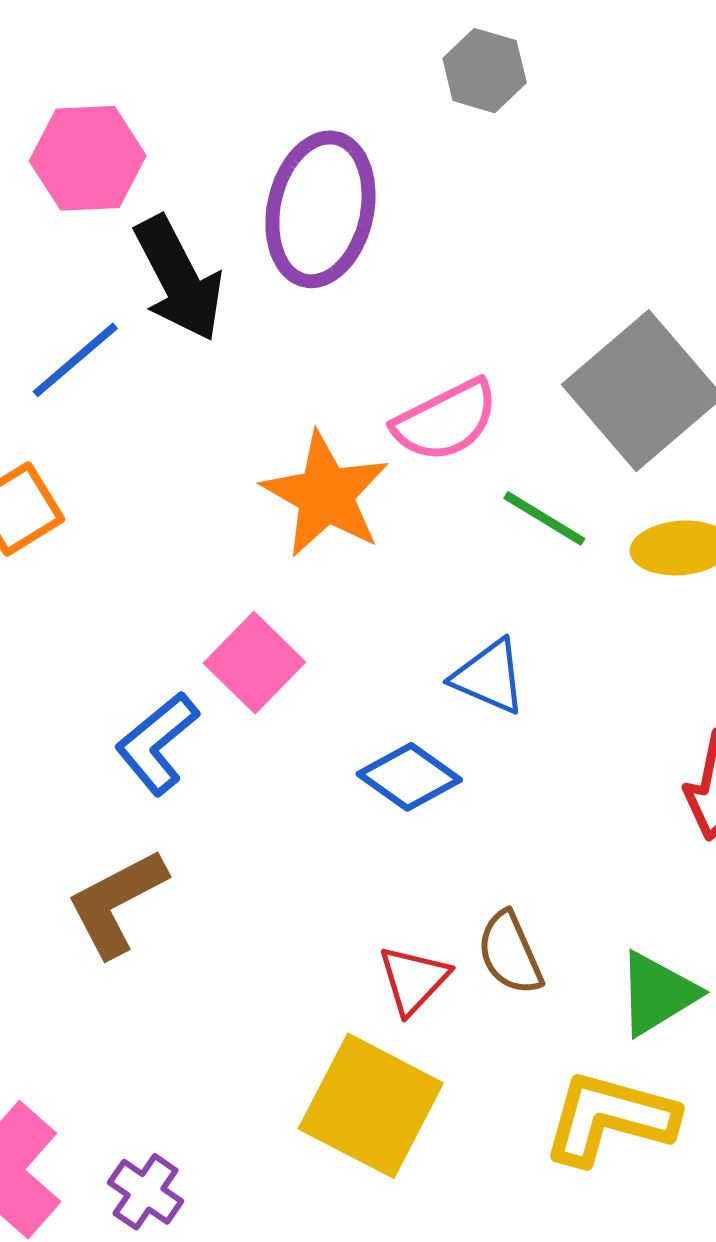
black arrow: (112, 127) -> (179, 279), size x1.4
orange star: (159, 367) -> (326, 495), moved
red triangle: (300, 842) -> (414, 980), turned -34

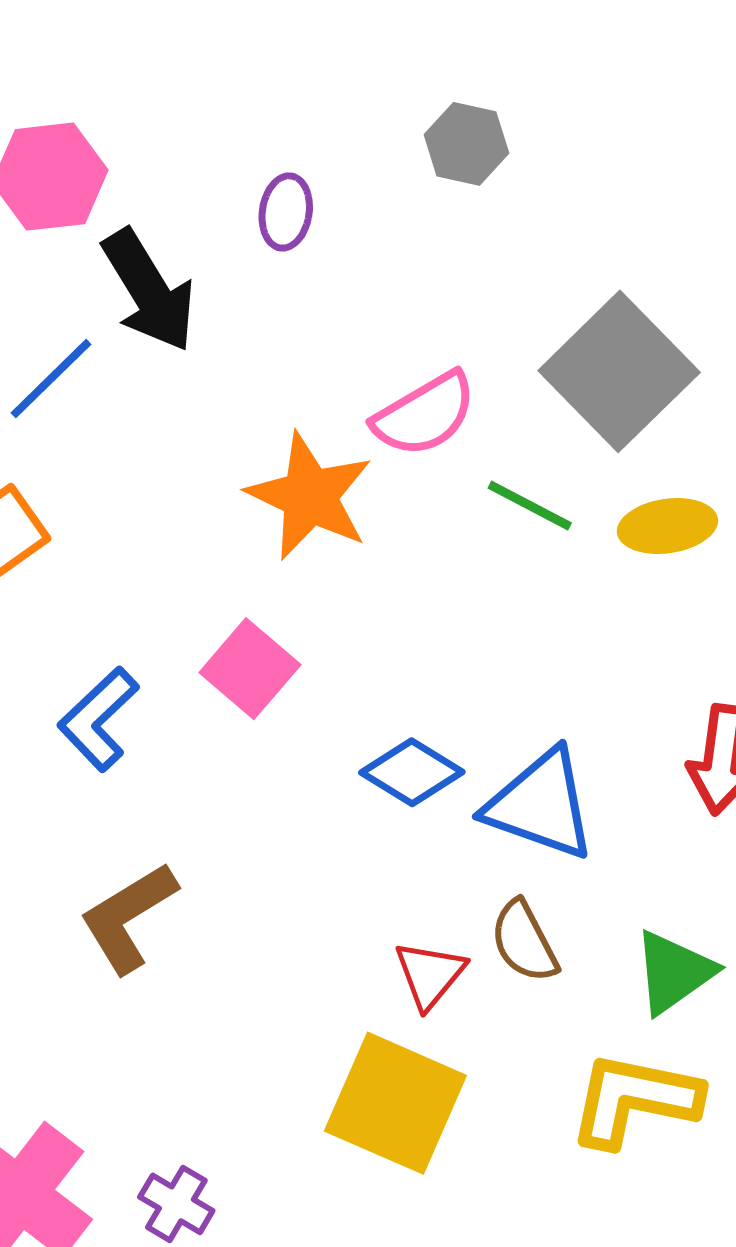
gray hexagon: (485, 71) -> (466, 144), moved
purple ellipse: (320, 209) -> (286, 212), size x0.5
blue triangle: (489, 677) -> (541, 805), moved, size x1.5
blue L-shape: (157, 743) -> (98, 719), moved

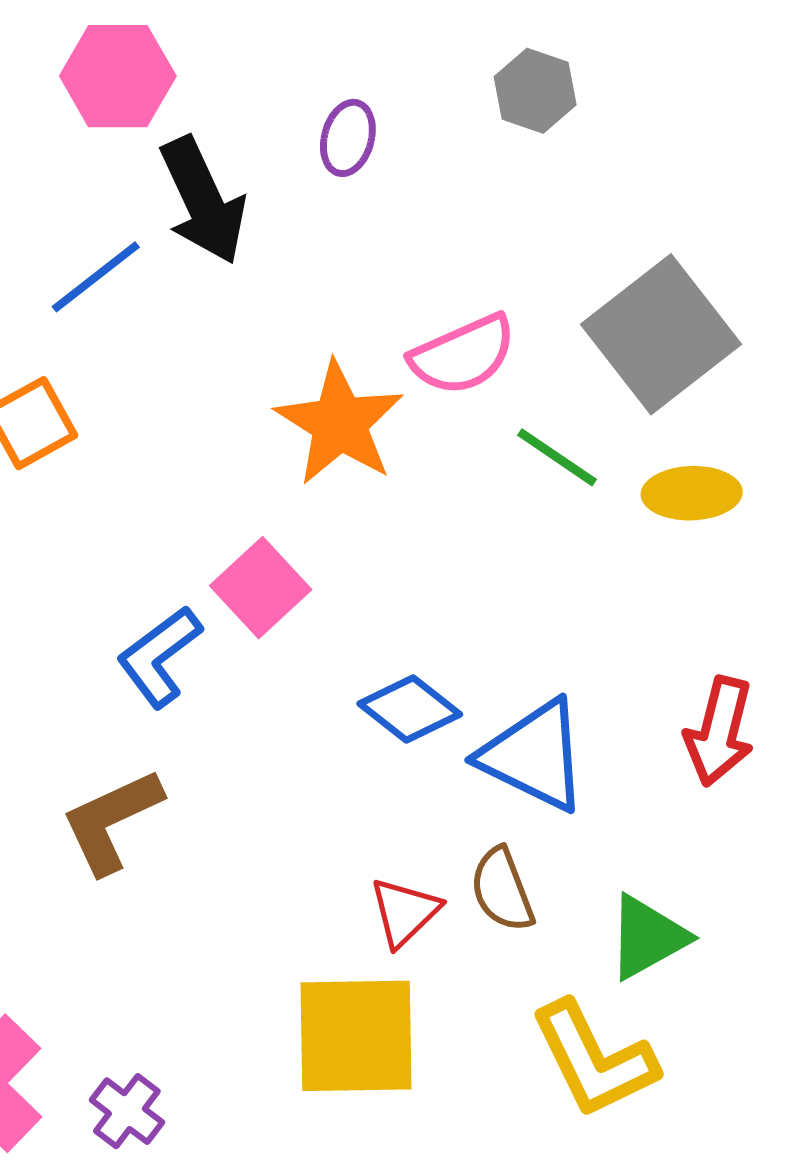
blue L-shape: (98, 719) -> (159, 657), moved
yellow L-shape: (634, 1100) -> (594, 1059), turned -134
yellow square: (395, 1103) -> (356, 1036), turned -31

——

Your answer must consist only of the lines from the one with "yellow L-shape: (634, 1100)" through the final line of the entries, each retyped exactly.

yellow L-shape: (634, 1100) -> (594, 1059), turned -134
yellow square: (395, 1103) -> (356, 1036), turned -31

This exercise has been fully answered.